## [REQUIRED ACTION]
Print the listing below exactly, images excluded.
++++ RECORDS TO PROCESS ++++
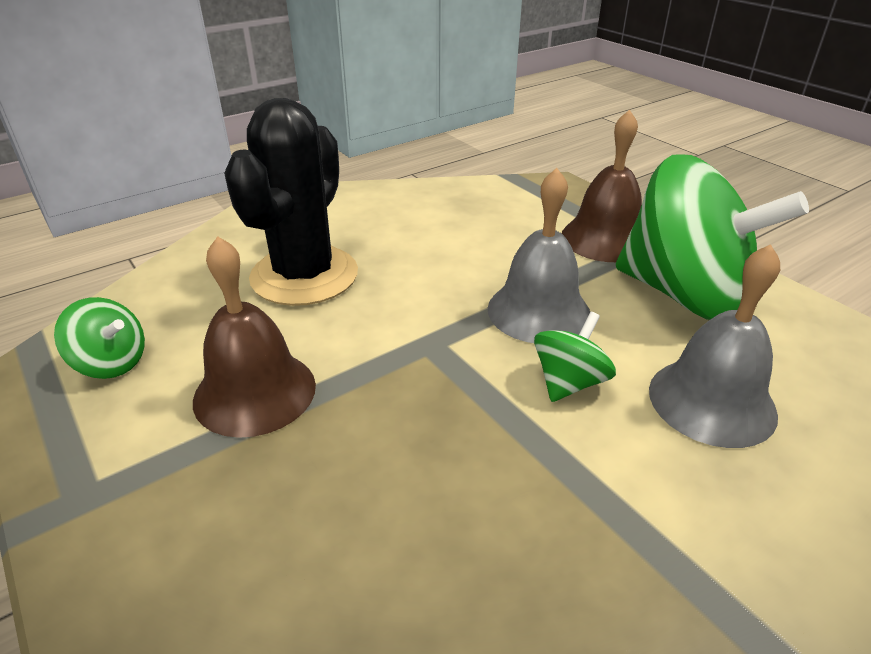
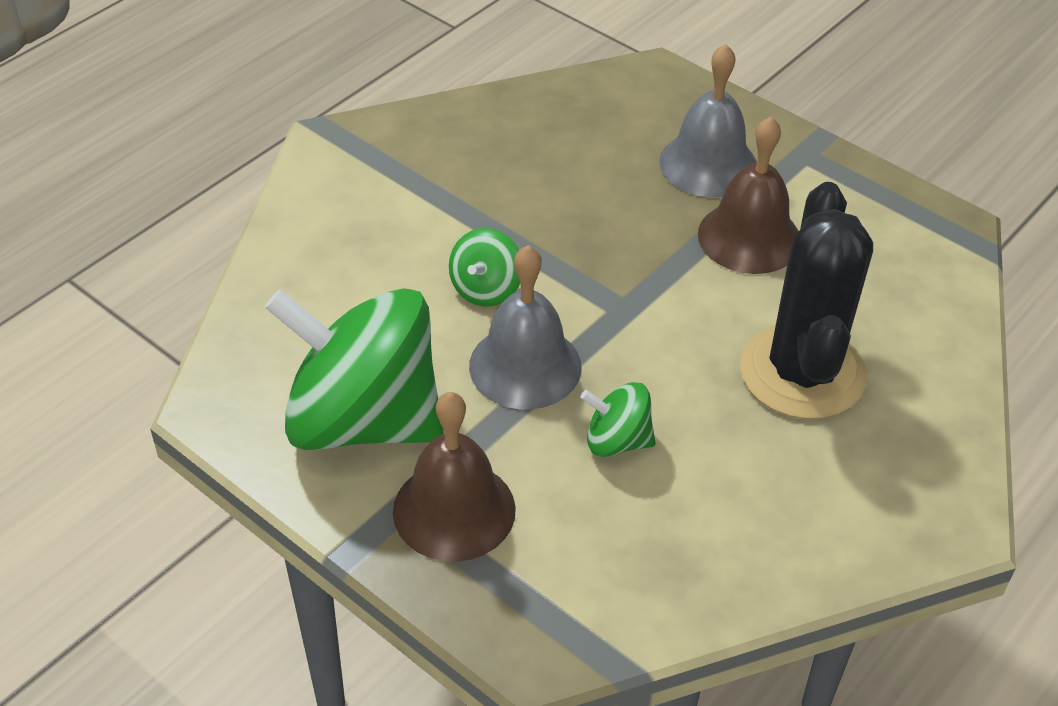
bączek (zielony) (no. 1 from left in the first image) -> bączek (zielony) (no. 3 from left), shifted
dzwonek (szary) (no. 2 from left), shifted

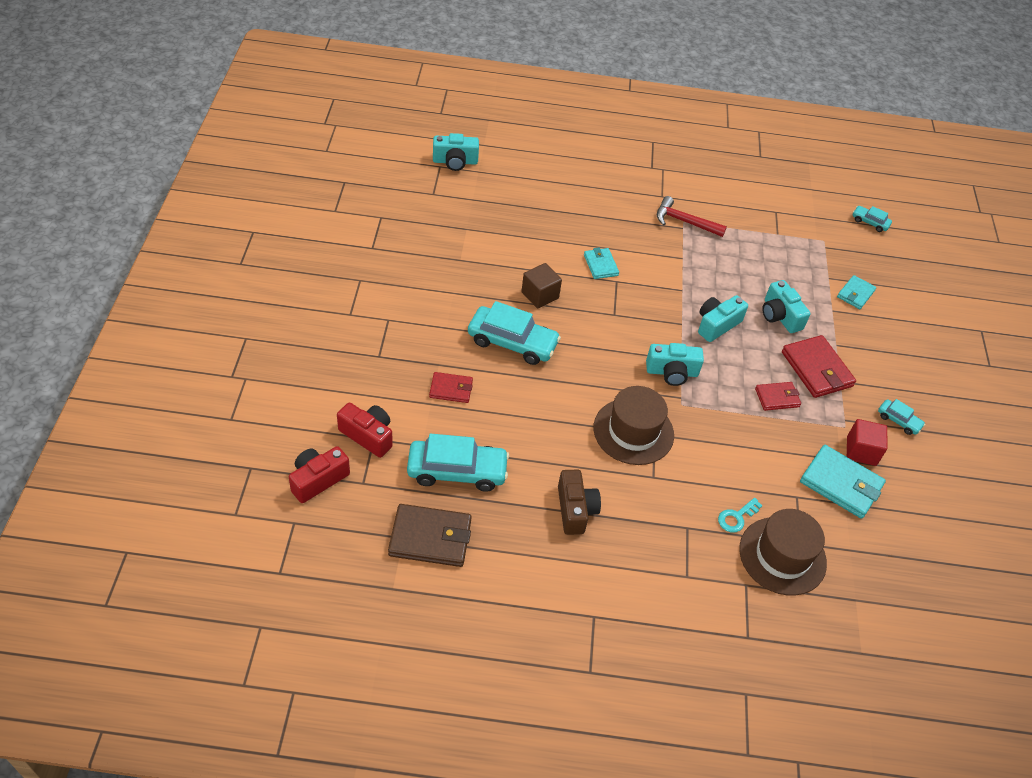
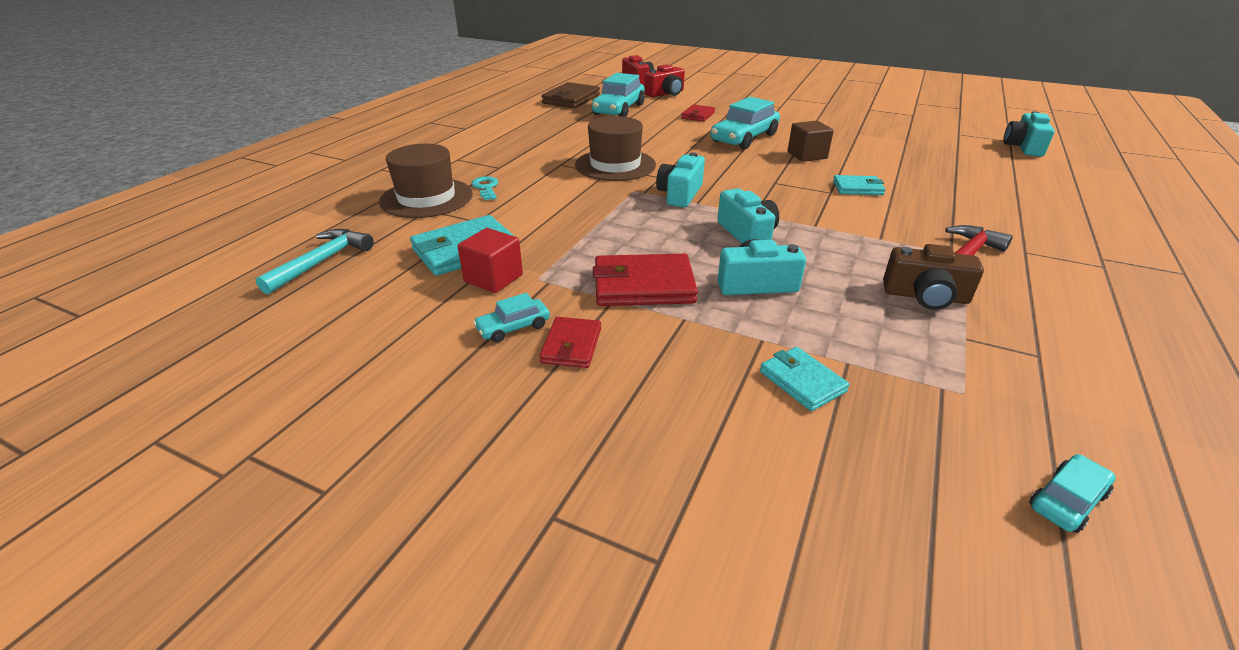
none -> młotek (turkusowy)
portfel (czerwony) (no. 2 from left in the first image) -> portfel (czerwony) (no. 1 from left), shifted
aparat fotograficzny (brązowy), shifted

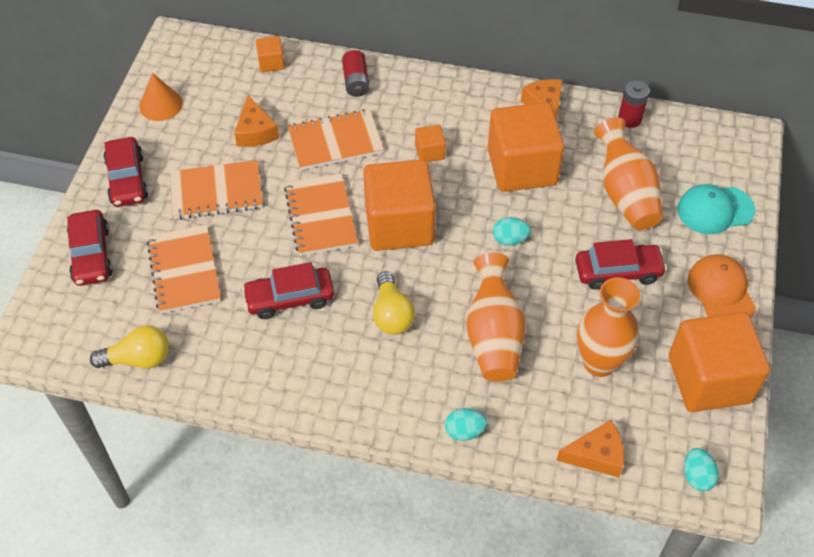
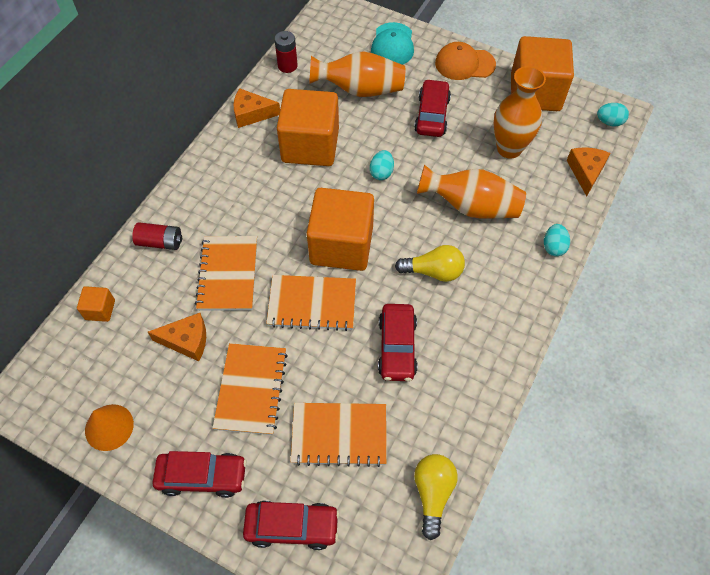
sześcian (pomarańczowy) (no. 3 from left) -> none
++++
## [RESULT]
bączek (zielony) (no. 1 from left in the first image) -> bączek (zielony) (no. 3 from left), shifted
dzwonek (szary) (no. 2 from left), shifted

none -> młotek (turkusowy)
portfel (czerwony) (no. 2 from left in the first image) -> portfel (czerwony) (no. 1 from left), shifted
aparat fotograficzny (brązowy), shifted

sześcian (pomarańczowy) (no. 3 from left) -> none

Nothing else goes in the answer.